(INFORMATION)

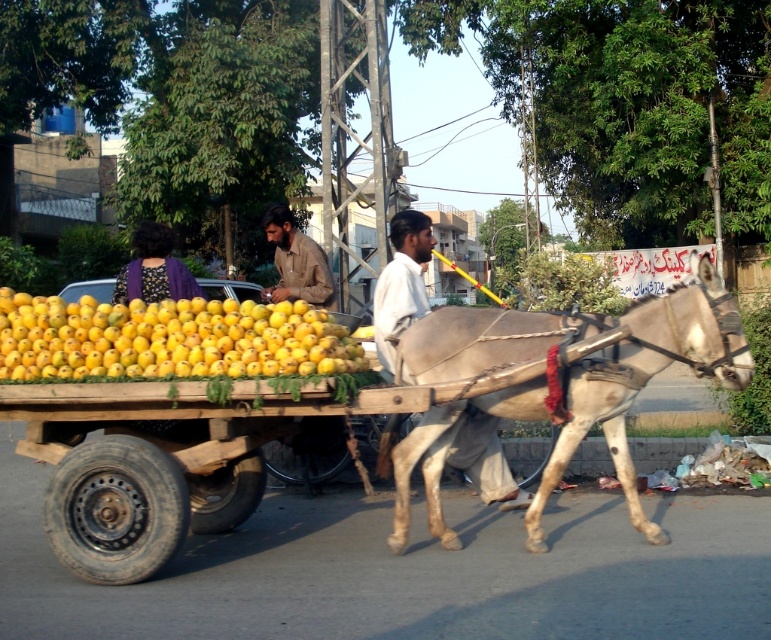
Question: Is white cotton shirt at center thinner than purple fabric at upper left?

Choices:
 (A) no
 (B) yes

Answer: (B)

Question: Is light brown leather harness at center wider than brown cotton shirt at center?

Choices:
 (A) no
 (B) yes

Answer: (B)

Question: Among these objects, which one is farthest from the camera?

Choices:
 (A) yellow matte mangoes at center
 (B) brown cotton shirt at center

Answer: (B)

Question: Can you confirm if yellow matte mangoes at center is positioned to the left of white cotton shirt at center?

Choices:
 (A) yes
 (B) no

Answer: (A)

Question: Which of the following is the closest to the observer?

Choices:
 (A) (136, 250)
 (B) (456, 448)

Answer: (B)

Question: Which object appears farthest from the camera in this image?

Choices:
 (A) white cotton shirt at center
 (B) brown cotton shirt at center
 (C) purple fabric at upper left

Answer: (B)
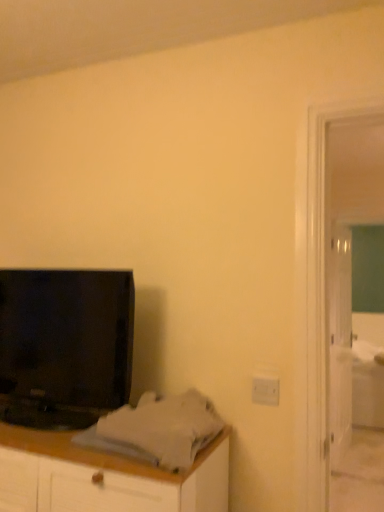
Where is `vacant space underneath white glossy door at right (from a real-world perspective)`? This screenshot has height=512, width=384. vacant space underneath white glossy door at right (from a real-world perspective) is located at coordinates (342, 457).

(End INFORMATION)

Rewrite the listing from its start through the line containing "Question: Among these", replacing "thinner" with "narrower" and changing nothing else. Leave the pictures out of your answer.

Question: Is white cotton shirt at center narrower than purple fabric at upper left?

Choices:
 (A) no
 (B) yes

Answer: (B)

Question: Is light brown leather harness at center wider than brown cotton shirt at center?

Choices:
 (A) no
 (B) yes

Answer: (B)

Question: Among these objects, which one is farthest from the camera?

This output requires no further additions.